WORK INSTRUCTION: Within the records, find every line that includes the word "pink" and copy it.

PROVIDED DATA:

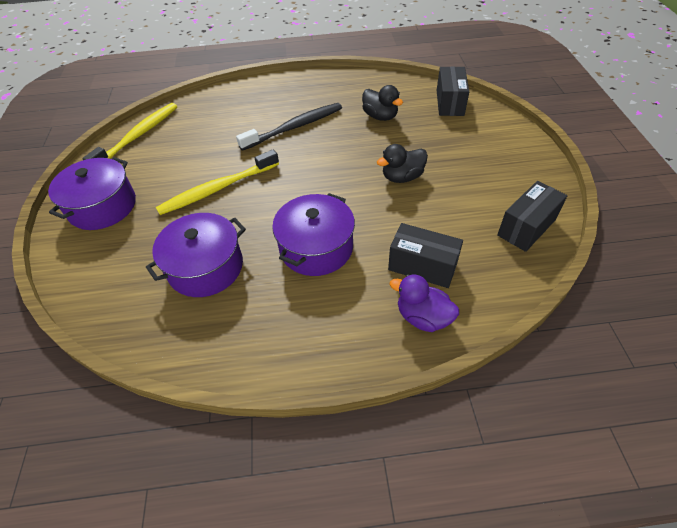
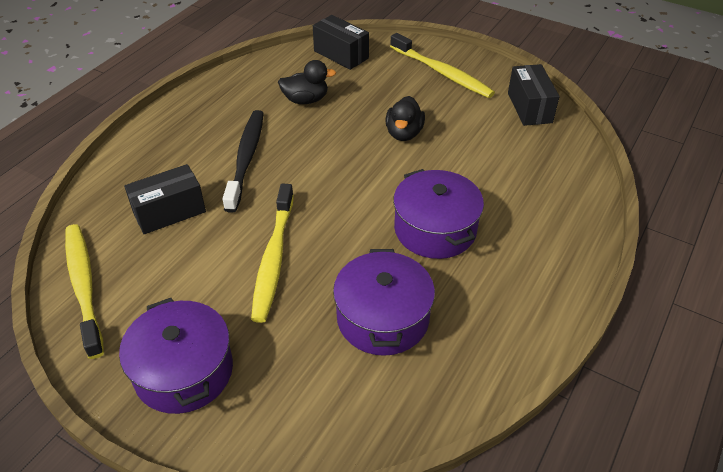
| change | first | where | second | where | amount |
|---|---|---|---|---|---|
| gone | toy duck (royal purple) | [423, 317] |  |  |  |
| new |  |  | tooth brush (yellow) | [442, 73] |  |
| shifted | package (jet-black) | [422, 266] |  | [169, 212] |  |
...
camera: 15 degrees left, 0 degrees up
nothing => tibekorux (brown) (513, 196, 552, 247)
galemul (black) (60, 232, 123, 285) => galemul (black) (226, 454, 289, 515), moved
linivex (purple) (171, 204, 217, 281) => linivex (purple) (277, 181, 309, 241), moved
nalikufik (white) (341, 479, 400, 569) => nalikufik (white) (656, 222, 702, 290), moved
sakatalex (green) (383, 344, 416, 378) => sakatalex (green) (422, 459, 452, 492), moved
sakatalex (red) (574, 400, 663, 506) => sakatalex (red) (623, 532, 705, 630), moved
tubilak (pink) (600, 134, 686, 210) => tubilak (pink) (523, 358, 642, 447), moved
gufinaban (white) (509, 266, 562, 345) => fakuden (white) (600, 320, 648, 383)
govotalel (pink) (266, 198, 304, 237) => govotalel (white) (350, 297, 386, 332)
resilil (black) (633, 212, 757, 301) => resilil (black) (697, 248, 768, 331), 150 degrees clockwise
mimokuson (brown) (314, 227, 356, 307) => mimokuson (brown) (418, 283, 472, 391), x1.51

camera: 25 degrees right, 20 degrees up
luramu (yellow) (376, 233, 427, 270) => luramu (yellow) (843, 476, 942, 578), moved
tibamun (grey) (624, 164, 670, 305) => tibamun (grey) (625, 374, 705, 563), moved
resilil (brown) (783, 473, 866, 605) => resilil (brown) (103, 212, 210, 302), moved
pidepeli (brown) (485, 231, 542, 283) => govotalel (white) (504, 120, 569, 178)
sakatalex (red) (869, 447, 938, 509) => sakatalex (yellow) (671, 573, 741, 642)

FINISHED EXERCISE:
tubilak (pink) (600, 134, 686, 210) => tubilak (pink) (523, 358, 642, 447), moved
govotalel (pink) (266, 198, 304, 237) => govotalel (white) (350, 297, 386, 332)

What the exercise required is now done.